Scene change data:
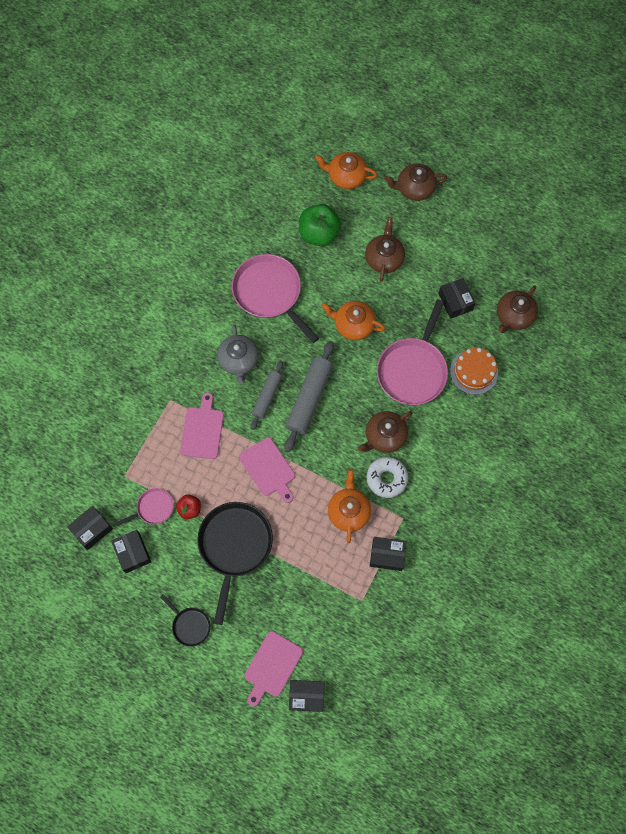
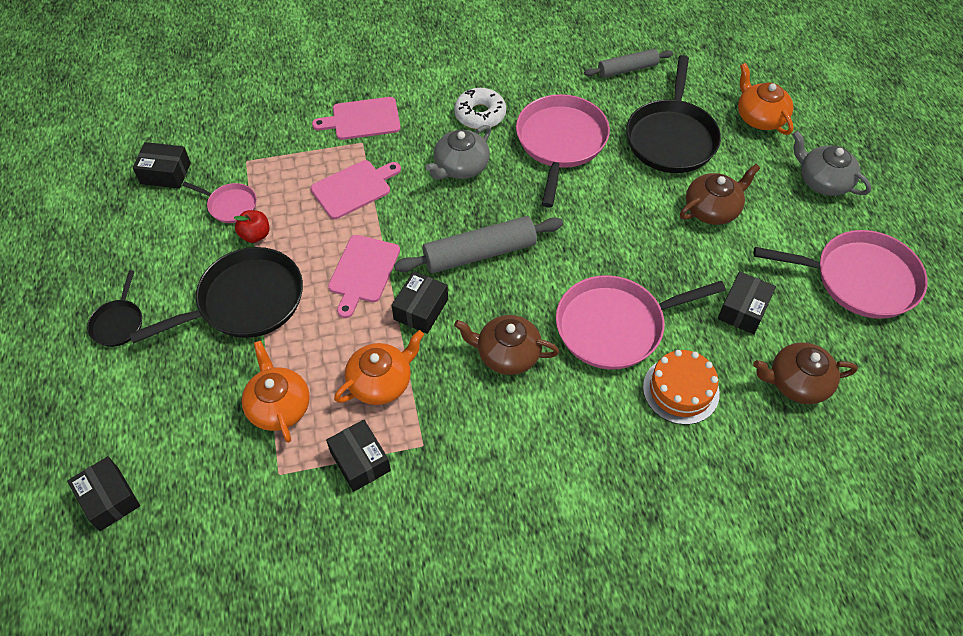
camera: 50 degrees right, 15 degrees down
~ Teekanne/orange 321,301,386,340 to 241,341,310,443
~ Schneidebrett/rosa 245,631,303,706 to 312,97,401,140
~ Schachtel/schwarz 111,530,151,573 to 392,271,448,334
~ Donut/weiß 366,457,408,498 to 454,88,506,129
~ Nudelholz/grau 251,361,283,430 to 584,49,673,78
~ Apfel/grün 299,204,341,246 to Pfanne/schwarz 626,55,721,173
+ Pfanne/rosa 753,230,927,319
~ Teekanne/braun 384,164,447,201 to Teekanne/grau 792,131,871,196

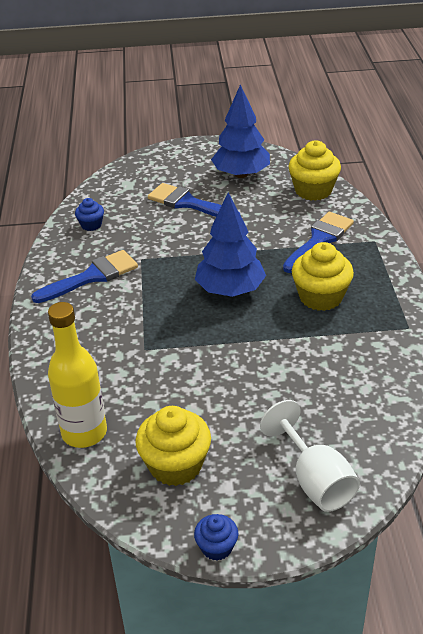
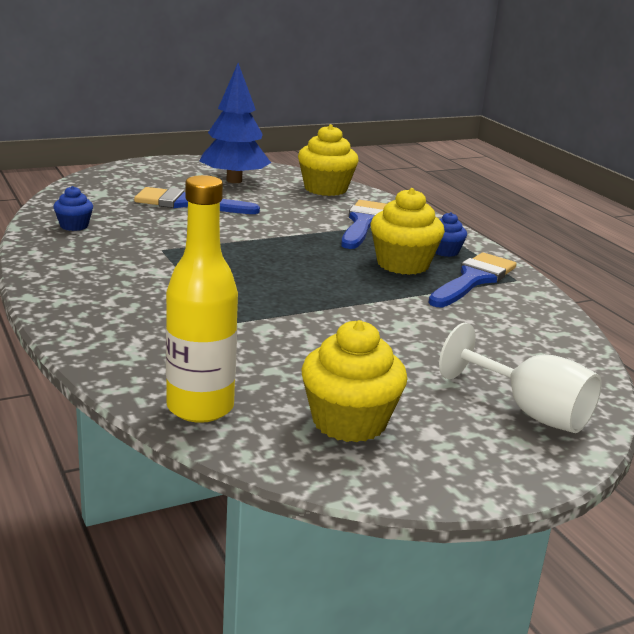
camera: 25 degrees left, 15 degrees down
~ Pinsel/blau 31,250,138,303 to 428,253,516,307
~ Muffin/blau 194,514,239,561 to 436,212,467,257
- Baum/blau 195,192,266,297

» **Task brief**
Go through the lines above and write each one out verbatim, skipping the pictures.

» **Exercise answer**
camera: 50 degrees right, 15 degrees down
~ Teekanne/orange 321,301,386,340 to 241,341,310,443
~ Schneidebrett/rosa 245,631,303,706 to 312,97,401,140
~ Schachtel/schwarz 111,530,151,573 to 392,271,448,334
~ Donut/weiß 366,457,408,498 to 454,88,506,129
~ Nudelholz/grau 251,361,283,430 to 584,49,673,78
~ Apfel/grün 299,204,341,246 to Pfanne/schwarz 626,55,721,173
+ Pfanne/rosa 753,230,927,319
~ Teekanne/braun 384,164,447,201 to Teekanne/grau 792,131,871,196

camera: 25 degrees left, 15 degrees down
~ Pinsel/blau 31,250,138,303 to 428,253,516,307
~ Muffin/blau 194,514,239,561 to 436,212,467,257
- Baum/blau 195,192,266,297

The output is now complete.